Dataset extract >>
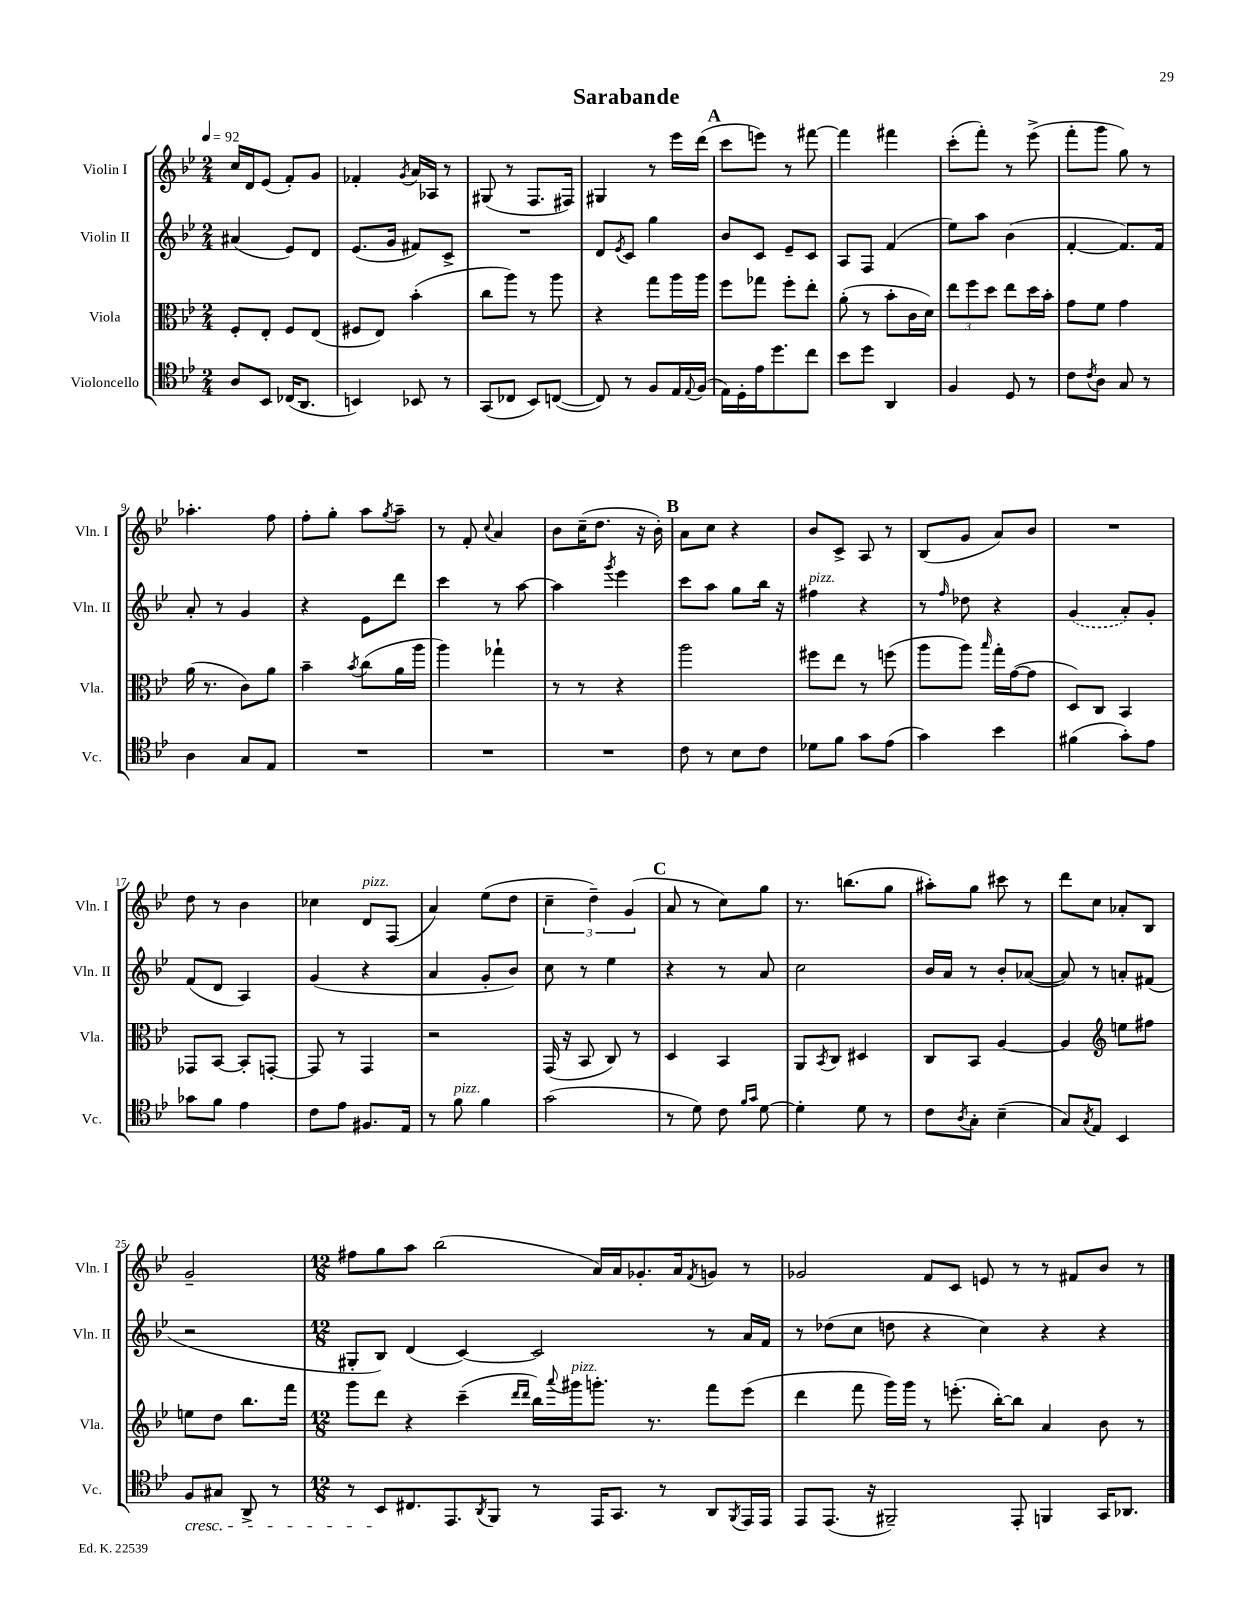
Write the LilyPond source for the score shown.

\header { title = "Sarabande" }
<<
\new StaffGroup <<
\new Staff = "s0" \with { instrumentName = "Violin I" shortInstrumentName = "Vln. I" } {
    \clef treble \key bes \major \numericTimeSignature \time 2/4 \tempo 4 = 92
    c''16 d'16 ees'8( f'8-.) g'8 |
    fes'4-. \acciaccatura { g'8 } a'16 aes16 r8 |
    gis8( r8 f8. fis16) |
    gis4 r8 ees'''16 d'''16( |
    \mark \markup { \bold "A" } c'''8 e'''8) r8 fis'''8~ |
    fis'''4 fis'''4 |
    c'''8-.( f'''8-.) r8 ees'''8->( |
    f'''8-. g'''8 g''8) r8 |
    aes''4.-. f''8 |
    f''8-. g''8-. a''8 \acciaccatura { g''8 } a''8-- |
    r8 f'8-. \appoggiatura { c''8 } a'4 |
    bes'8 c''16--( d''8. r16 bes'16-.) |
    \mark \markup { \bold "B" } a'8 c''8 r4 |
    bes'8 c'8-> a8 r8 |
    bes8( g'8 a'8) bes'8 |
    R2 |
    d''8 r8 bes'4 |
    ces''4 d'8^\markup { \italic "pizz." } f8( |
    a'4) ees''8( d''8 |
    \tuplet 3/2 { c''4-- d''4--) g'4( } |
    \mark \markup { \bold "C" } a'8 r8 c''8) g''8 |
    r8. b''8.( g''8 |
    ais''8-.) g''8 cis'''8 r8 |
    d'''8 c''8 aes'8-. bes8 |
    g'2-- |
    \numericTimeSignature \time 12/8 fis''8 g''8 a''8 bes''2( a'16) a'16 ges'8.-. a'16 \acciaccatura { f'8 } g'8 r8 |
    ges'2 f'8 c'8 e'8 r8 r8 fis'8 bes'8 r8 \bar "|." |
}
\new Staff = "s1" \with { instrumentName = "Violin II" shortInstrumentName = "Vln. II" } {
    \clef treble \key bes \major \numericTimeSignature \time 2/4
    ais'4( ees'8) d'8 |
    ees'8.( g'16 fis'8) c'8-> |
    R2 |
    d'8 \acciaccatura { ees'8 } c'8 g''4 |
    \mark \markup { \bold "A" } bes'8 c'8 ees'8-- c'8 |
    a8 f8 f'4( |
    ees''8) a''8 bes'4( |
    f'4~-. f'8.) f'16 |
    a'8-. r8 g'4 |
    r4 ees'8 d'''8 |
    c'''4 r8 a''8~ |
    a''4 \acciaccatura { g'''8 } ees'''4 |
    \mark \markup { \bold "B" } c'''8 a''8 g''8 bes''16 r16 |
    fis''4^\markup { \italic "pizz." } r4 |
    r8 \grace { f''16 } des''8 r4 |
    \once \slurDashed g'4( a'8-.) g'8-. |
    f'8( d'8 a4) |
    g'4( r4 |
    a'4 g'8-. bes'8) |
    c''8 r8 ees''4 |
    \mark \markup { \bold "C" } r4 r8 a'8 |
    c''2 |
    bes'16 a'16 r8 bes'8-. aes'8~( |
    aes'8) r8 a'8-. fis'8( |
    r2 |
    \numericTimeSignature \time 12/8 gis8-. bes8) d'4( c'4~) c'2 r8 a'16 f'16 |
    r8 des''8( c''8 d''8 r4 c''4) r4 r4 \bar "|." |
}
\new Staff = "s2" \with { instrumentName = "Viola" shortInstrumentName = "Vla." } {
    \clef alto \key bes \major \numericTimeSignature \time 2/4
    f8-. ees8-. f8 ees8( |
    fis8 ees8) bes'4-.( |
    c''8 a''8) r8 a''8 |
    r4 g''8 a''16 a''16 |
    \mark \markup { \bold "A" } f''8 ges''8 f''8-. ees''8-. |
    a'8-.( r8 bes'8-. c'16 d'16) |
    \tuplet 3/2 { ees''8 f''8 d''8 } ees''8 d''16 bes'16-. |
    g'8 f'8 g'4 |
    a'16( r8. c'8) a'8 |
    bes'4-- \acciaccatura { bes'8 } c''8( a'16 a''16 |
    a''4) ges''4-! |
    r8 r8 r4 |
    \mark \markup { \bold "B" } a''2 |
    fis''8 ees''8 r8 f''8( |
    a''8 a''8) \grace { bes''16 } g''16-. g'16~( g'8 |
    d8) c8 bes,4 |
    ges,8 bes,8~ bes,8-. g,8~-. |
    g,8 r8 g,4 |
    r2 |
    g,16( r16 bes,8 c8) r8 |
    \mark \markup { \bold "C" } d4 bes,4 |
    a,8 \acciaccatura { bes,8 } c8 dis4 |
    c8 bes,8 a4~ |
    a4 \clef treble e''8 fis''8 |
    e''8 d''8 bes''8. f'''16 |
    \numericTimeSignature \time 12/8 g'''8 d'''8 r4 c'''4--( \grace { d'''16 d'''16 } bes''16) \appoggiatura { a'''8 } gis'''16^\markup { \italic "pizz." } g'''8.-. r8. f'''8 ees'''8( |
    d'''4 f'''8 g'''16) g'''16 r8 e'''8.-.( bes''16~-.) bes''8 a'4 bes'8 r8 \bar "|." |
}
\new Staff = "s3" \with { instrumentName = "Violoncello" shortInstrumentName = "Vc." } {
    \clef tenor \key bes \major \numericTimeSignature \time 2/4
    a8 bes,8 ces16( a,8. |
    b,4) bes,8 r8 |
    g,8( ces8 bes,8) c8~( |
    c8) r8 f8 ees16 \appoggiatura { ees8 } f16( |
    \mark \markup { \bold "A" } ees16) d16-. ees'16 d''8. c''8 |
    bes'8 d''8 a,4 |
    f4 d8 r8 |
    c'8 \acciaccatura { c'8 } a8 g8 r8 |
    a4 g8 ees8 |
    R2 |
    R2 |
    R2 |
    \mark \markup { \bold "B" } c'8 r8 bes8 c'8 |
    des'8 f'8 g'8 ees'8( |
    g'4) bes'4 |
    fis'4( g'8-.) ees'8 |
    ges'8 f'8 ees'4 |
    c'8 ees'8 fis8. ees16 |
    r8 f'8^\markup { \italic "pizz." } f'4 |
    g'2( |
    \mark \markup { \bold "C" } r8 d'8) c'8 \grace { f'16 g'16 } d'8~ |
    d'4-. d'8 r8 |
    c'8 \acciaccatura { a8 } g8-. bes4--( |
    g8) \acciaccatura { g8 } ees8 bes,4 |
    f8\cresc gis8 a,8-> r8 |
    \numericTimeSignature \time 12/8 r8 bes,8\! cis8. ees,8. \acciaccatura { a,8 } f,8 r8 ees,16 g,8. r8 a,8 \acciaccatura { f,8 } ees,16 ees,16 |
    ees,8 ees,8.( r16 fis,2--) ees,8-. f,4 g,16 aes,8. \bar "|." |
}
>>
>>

Exercise instructions >>
Pull out every line in the rows above that contains the string "major", matching case exactly.

Solution for this task >>
    \clef treble \key bes \major \numericTimeSignature \time 2/4 \tempo 4 = 92
    \clef treble \key bes \major \numericTimeSignature \time 2/4
    \clef alto \key bes \major \numericTimeSignature \time 2/4
    \clef tenor \key bes \major \numericTimeSignature \time 2/4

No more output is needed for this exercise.